Nothing but the pictures gets dropped; retype every entry exactly.

(Coordinate-based change listings)
=== Begin Enclosure ===

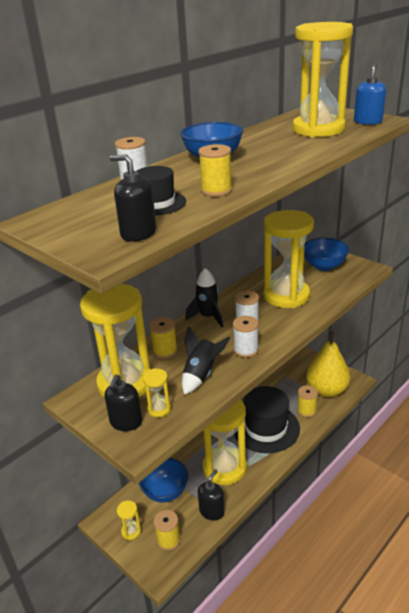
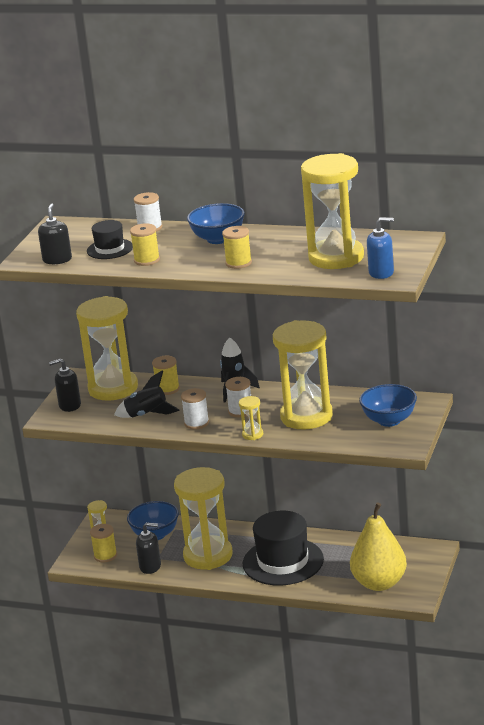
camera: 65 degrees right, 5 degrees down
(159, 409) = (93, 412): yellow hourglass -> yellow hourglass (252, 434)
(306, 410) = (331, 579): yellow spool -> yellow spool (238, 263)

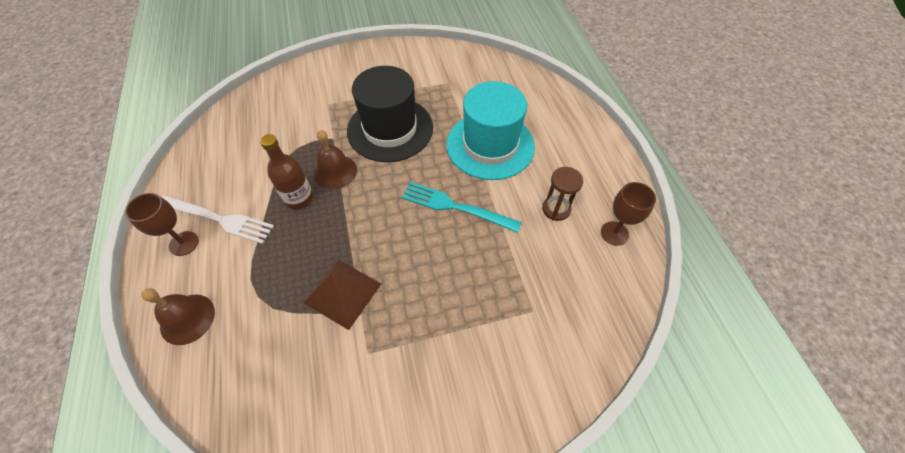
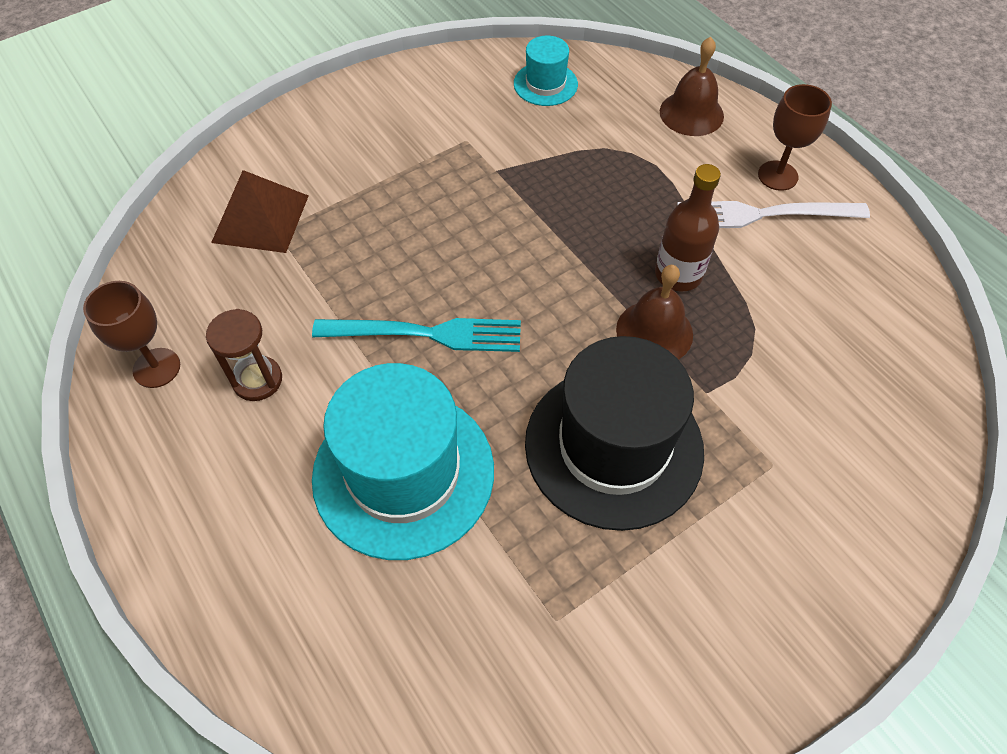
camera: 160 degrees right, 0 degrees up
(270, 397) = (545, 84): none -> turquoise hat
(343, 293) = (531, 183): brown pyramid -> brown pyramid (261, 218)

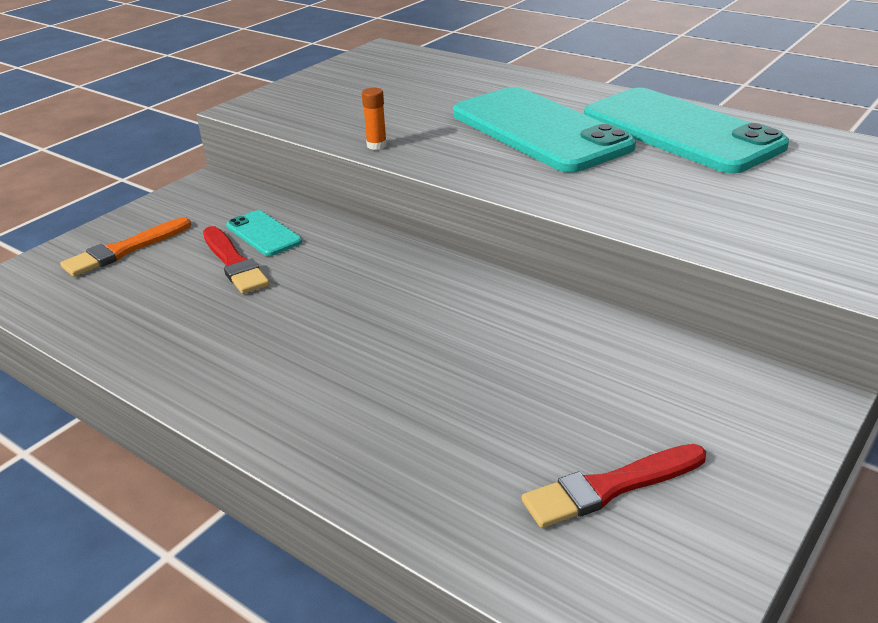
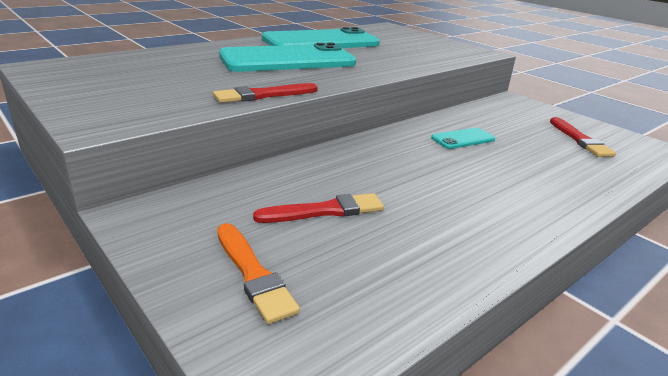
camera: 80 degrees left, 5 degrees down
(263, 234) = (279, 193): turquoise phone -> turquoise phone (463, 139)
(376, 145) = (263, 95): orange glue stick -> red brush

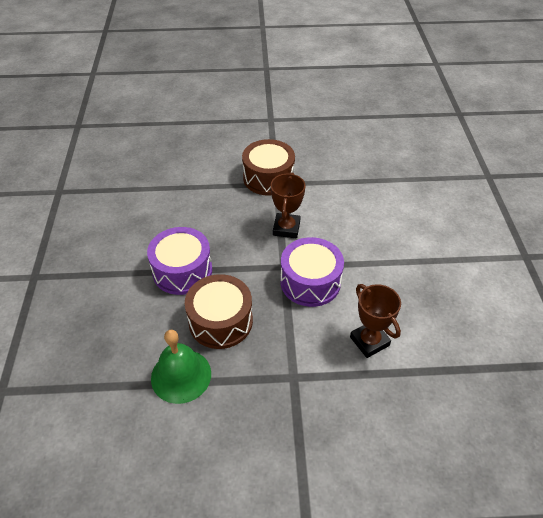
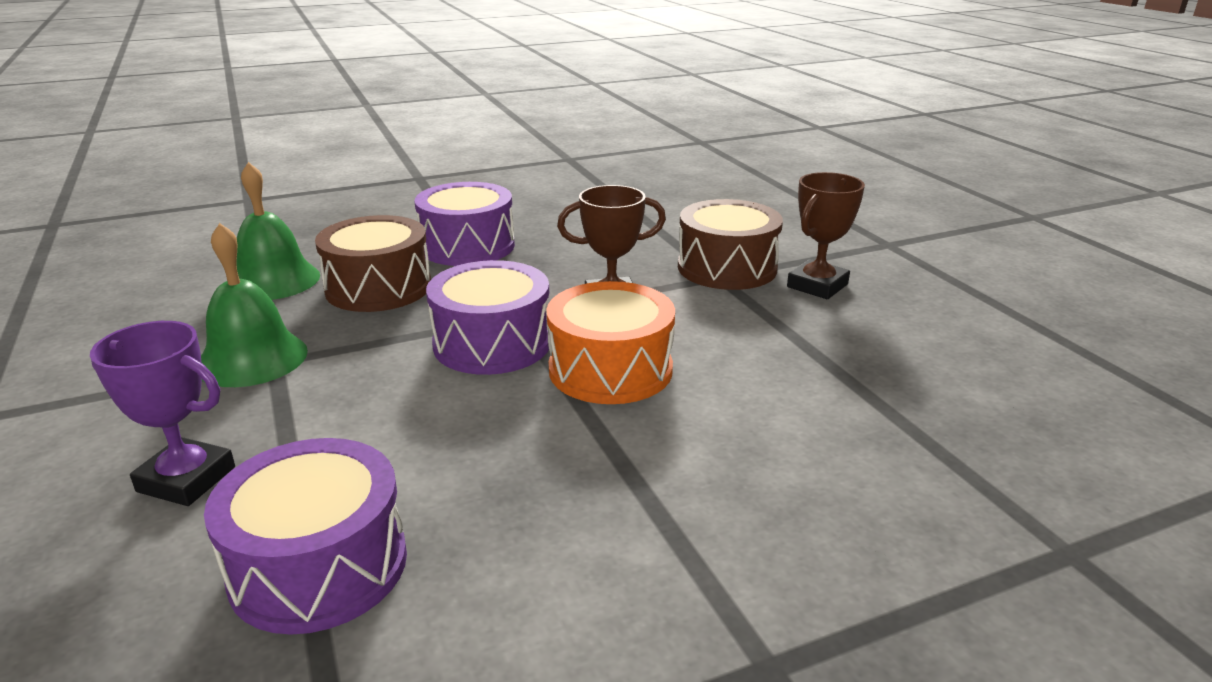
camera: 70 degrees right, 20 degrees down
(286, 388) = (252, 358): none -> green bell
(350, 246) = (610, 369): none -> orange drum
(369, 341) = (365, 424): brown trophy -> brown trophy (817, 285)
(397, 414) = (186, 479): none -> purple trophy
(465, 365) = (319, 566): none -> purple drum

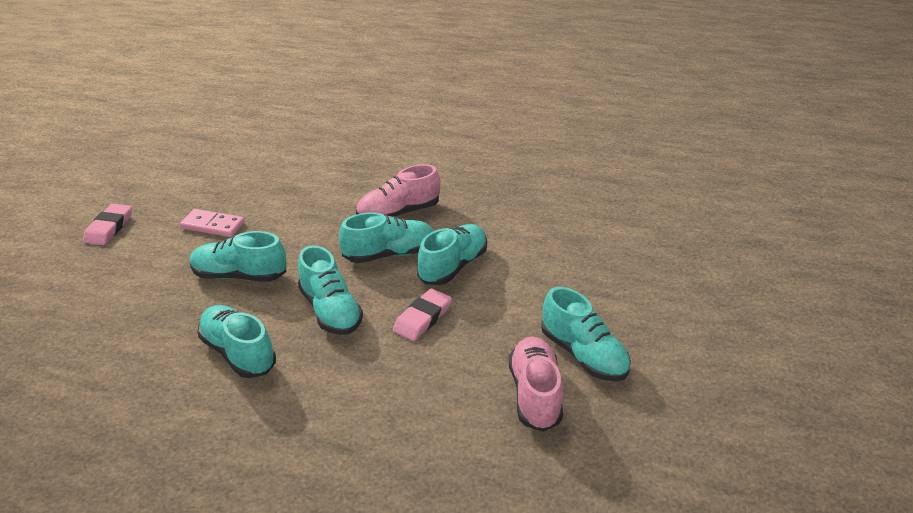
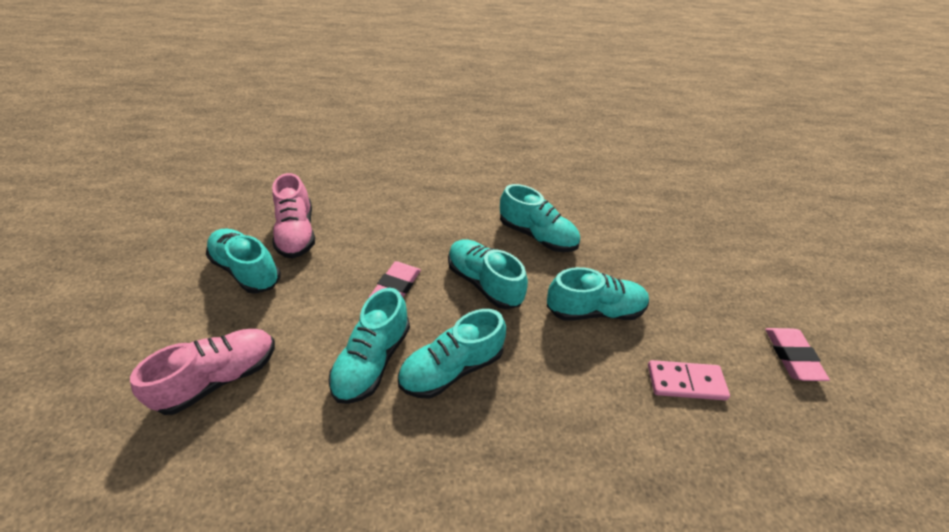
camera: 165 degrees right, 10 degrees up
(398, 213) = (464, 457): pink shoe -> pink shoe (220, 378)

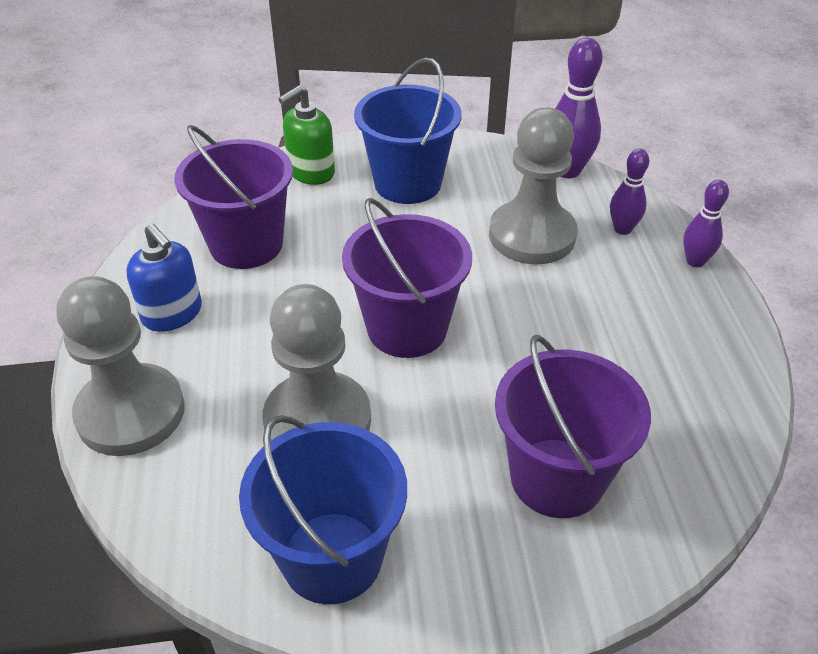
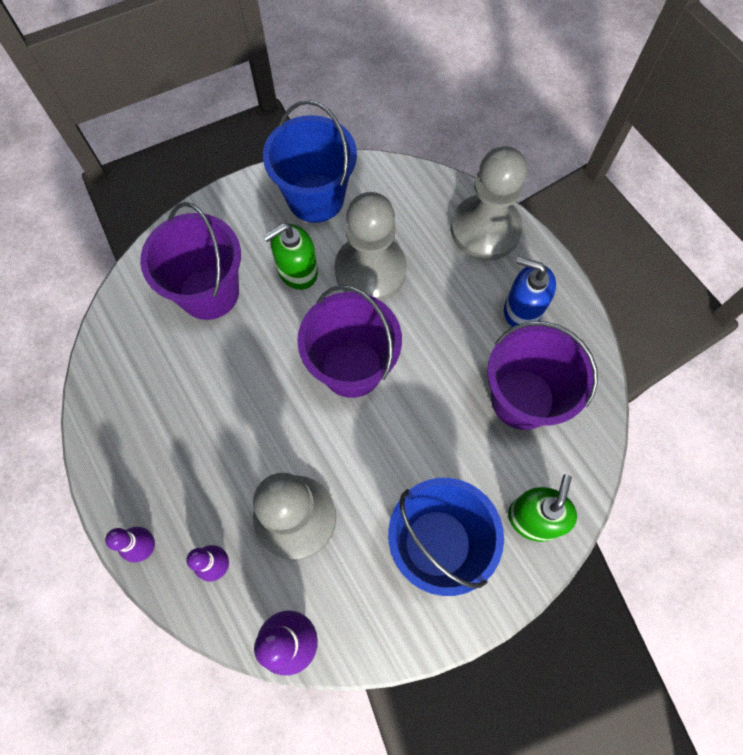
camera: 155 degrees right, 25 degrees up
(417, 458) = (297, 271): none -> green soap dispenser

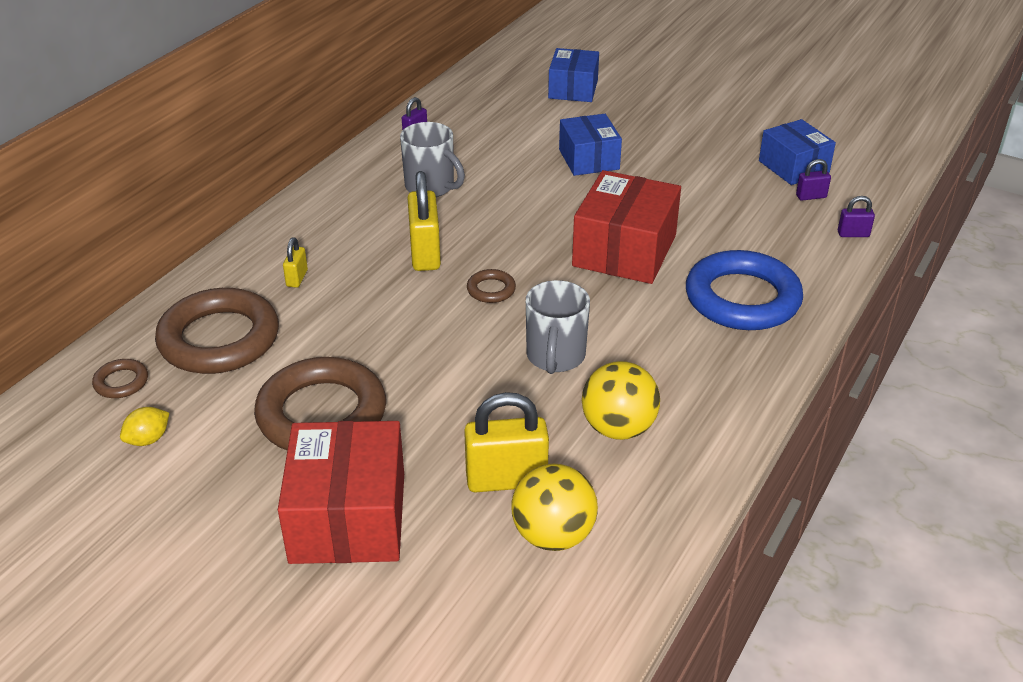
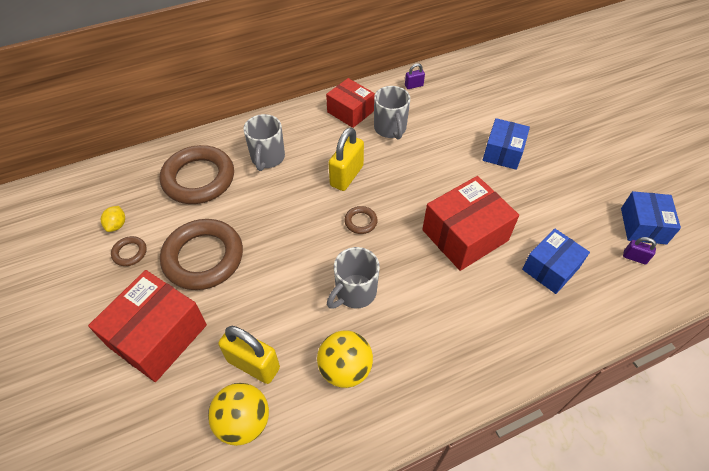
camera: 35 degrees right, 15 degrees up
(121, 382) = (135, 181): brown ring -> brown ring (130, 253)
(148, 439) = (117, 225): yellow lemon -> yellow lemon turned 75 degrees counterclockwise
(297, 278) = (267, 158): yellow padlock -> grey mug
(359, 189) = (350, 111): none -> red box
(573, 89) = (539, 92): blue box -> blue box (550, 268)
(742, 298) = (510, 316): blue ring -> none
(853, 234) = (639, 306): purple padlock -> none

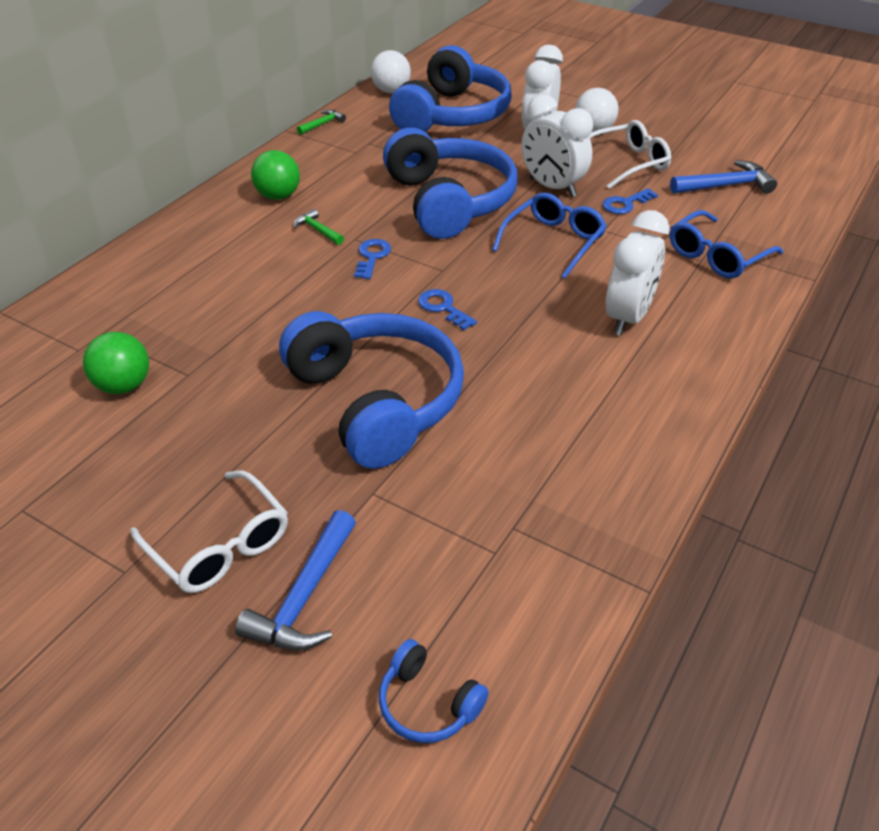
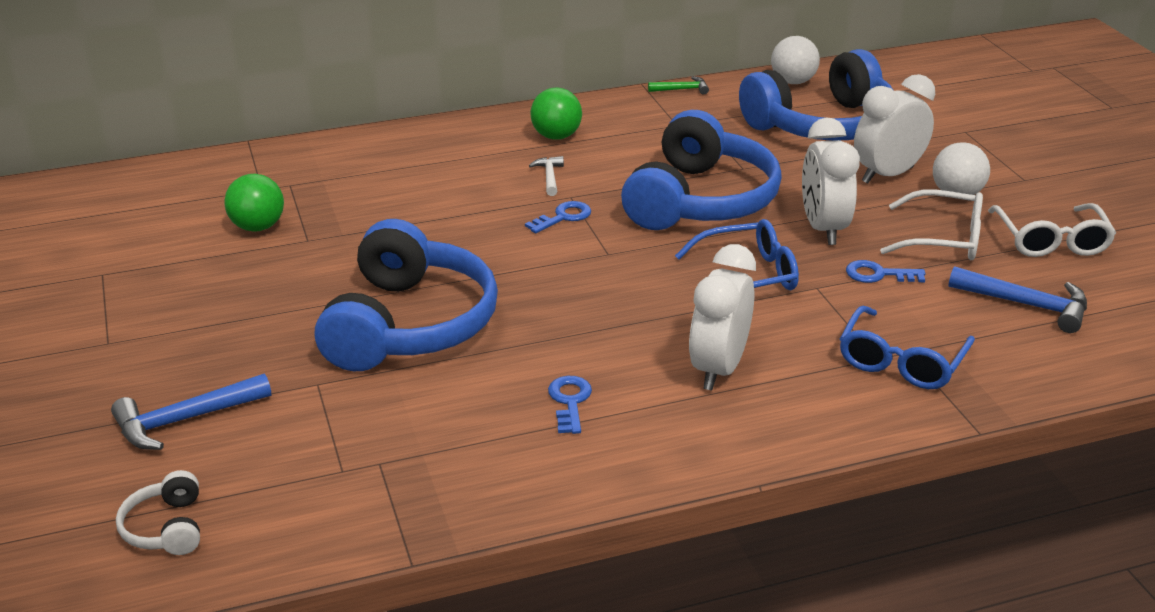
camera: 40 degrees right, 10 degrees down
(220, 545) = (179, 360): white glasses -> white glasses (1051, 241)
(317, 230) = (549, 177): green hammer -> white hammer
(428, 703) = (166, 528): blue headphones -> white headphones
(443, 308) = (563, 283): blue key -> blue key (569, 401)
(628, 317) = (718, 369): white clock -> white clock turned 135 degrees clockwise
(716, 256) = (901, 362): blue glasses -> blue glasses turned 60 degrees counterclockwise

=== End Enclosure ===

*SOLUTION FOR THIS PROBLEM:*
camera: 65 degrees right, 5 degrees down
(159, 409) = (93, 412): yellow hourglass -> yellow hourglass (252, 434)
(306, 410) = (331, 579): yellow spool -> yellow spool (238, 263)

camera: 160 degrees right, 0 degrees up
(270, 397) = (545, 84): none -> turquoise hat
(343, 293) = (531, 183): brown pyramid -> brown pyramid (261, 218)

camera: 80 degrees left, 5 degrees down
(263, 234) = (279, 193): turquoise phone -> turquoise phone (463, 139)
(376, 145) = (263, 95): orange glue stick -> red brush

camera: 70 degrees right, 20 degrees down
(286, 388) = (252, 358): none -> green bell
(350, 246) = (610, 369): none -> orange drum
(369, 341) = (365, 424): brown trophy -> brown trophy (817, 285)
(397, 414) = (186, 479): none -> purple trophy
(465, 365) = (319, 566): none -> purple drum

camera: 165 degrees right, 10 degrees up
(398, 213) = (464, 457): pink shoe -> pink shoe (220, 378)

camera: 155 degrees right, 25 degrees up
(417, 458) = (297, 271): none -> green soap dispenser

camera: 35 degrees right, 15 degrees up
(121, 382) = (135, 181): brown ring -> brown ring (130, 253)
(148, 439) = (117, 225): yellow lemon -> yellow lemon turned 75 degrees counterclockwise
(297, 278) = (267, 158): yellow padlock -> grey mug
(359, 189) = (350, 111): none -> red box
(573, 89) = (539, 92): blue box -> blue box (550, 268)
(742, 298) = (510, 316): blue ring -> none
(853, 234) = (639, 306): purple padlock -> none

camera: 40 degrees right, 10 degrees down
(220, 545) = (179, 360): white glasses -> white glasses (1051, 241)
(317, 230) = (549, 177): green hammer -> white hammer
(428, 703) = (166, 528): blue headphones -> white headphones
(443, 308) = (563, 283): blue key -> blue key (569, 401)
(628, 317) = (718, 369): white clock -> white clock turned 135 degrees clockwise
(716, 256) = (901, 362): blue glasses -> blue glasses turned 60 degrees counterclockwise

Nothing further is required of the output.